TASK OBJECTIVE> Let your answer be the line containing "yellow plate F9" and every line below it to the end of the records, copied exactly.

Scene change data:
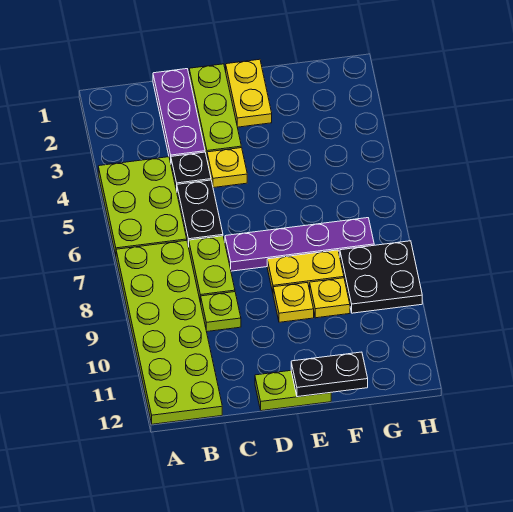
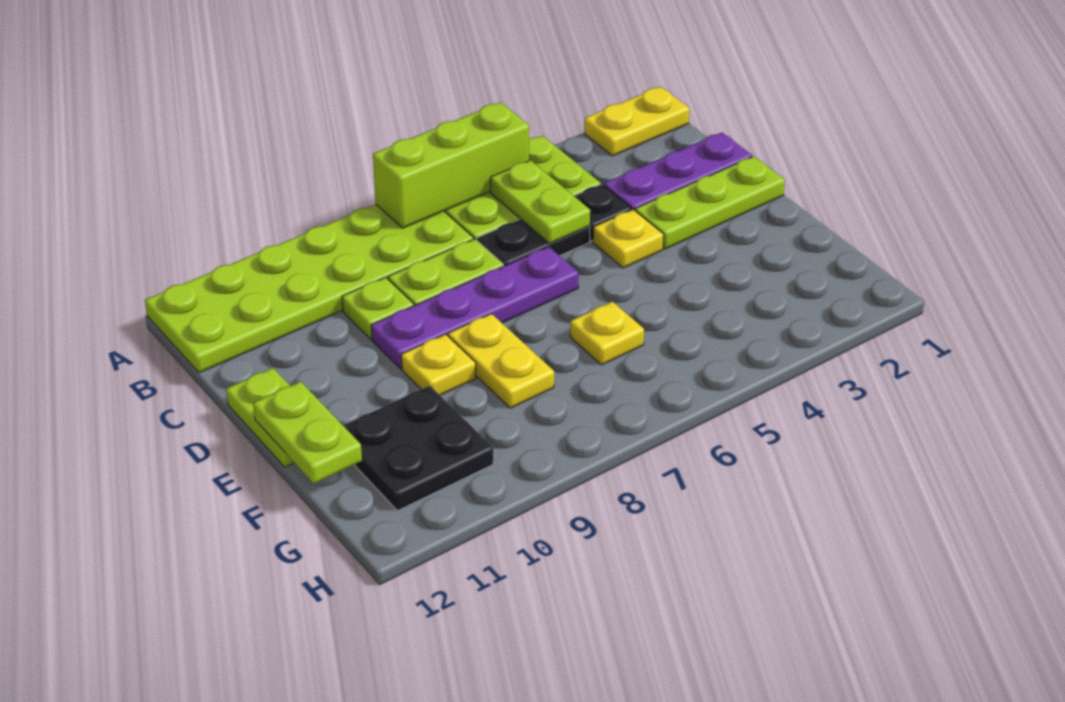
none -> lime brick A5:A7 level 2
none -> lime plate B5:C5 level 2
purple plate D7:G7 level 1 -> purple plate D6:D9 level 1
yellow plate E1:E2 level 1 -> yellow plate A1:A2 level 1
black plate E12:F12 level 2 -> lime plate E12:F12 level 2
yellow plate F9 level 1 -> yellow plate F6 level 1
black plate G8:H9 level 1 -> black plate F10:G11 level 1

RESULT OF THIS EXERCISE>
yellow plate F9 level 1 -> yellow plate F6 level 1
black plate G8:H9 level 1 -> black plate F10:G11 level 1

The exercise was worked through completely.